Stored data entries:
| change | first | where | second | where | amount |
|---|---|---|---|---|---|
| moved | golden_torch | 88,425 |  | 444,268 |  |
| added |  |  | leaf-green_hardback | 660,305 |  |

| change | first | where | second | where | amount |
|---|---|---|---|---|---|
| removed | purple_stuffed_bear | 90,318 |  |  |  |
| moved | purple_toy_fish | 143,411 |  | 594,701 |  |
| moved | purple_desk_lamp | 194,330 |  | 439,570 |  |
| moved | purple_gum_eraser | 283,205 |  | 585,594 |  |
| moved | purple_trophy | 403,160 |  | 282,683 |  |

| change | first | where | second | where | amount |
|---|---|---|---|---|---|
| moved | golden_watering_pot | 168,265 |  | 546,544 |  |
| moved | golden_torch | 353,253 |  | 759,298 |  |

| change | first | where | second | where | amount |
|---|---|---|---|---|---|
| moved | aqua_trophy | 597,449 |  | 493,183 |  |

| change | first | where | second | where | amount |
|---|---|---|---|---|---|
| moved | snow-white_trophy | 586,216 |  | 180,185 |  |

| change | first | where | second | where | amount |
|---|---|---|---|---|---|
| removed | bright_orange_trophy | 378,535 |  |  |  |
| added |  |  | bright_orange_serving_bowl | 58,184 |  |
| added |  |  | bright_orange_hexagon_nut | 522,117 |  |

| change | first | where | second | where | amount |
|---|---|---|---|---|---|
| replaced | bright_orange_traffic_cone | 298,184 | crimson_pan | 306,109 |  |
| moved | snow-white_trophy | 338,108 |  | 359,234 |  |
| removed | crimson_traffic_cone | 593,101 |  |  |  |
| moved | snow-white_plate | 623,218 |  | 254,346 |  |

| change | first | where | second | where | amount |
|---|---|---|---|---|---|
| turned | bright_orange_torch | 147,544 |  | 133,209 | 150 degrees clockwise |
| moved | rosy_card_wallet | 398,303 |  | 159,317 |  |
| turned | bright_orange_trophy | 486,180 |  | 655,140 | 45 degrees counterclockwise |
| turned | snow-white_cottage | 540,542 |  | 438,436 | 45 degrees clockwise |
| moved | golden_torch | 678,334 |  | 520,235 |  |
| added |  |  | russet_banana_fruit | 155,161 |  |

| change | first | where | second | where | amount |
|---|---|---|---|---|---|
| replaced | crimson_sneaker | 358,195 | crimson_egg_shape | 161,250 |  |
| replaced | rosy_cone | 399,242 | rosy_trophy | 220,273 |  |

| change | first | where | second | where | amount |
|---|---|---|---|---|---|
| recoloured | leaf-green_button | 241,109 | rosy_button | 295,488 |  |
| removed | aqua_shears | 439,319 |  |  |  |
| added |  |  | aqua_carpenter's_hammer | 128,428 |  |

**TASK TO COMPLETE**
The records above should be duplicated in full, exactly as given.

**EXERCISE SOLUTION**
| change | first | where | second | where | amount |
|---|---|---|---|---|---|
| moved | golden_torch | 88,425 |  | 444,268 |  |
| added |  |  | leaf-green_hardback | 660,305 |  |

| change | first | where | second | where | amount |
|---|---|---|---|---|---|
| removed | purple_stuffed_bear | 90,318 |  |  |  |
| moved | purple_toy_fish | 143,411 |  | 594,701 |  |
| moved | purple_desk_lamp | 194,330 |  | 439,570 |  |
| moved | purple_gum_eraser | 283,205 |  | 585,594 |  |
| moved | purple_trophy | 403,160 |  | 282,683 |  |

| change | first | where | second | where | amount |
|---|---|---|---|---|---|
| moved | golden_watering_pot | 168,265 |  | 546,544 |  |
| moved | golden_torch | 353,253 |  | 759,298 |  |

| change | first | where | second | where | amount |
|---|---|---|---|---|---|
| moved | aqua_trophy | 597,449 |  | 493,183 |  |

| change | first | where | second | where | amount |
|---|---|---|---|---|---|
| moved | snow-white_trophy | 586,216 |  | 180,185 |  |

| change | first | where | second | where | amount |
|---|---|---|---|---|---|
| removed | bright_orange_trophy | 378,535 |  |  |  |
| added |  |  | bright_orange_serving_bowl | 58,184 |  |
| added |  |  | bright_orange_hexagon_nut | 522,117 |  |

| change | first | where | second | where | amount |
|---|---|---|---|---|---|
| replaced | bright_orange_traffic_cone | 298,184 | crimson_pan | 306,109 |  |
| moved | snow-white_trophy | 338,108 |  | 359,234 |  |
| removed | crimson_traffic_cone | 593,101 |  |  |  |
| moved | snow-white_plate | 623,218 |  | 254,346 |  |

| change | first | where | second | where | amount |
|---|---|---|---|---|---|
| turned | bright_orange_torch | 147,544 |  | 133,209 | 150 degrees clockwise |
| moved | rosy_card_wallet | 398,303 |  | 159,317 |  |
| turned | bright_orange_trophy | 486,180 |  | 655,140 | 45 degrees counterclockwise |
| turned | snow-white_cottage | 540,542 |  | 438,436 | 45 degrees clockwise |
| moved | golden_torch | 678,334 |  | 520,235 |  |
| added |  |  | russet_banana_fruit | 155,161 |  |

| change | first | where | second | where | amount |
|---|---|---|---|---|---|
| replaced | crimson_sneaker | 358,195 | crimson_egg_shape | 161,250 |  |
| replaced | rosy_cone | 399,242 | rosy_trophy | 220,273 |  |

| change | first | where | second | where | amount |
|---|---|---|---|---|---|
| recoloured | leaf-green_button | 241,109 | rosy_button | 295,488 |  |
| removed | aqua_shears | 439,319 |  |  |  |
| added |  |  | aqua_carpenter's_hammer | 128,428 |  |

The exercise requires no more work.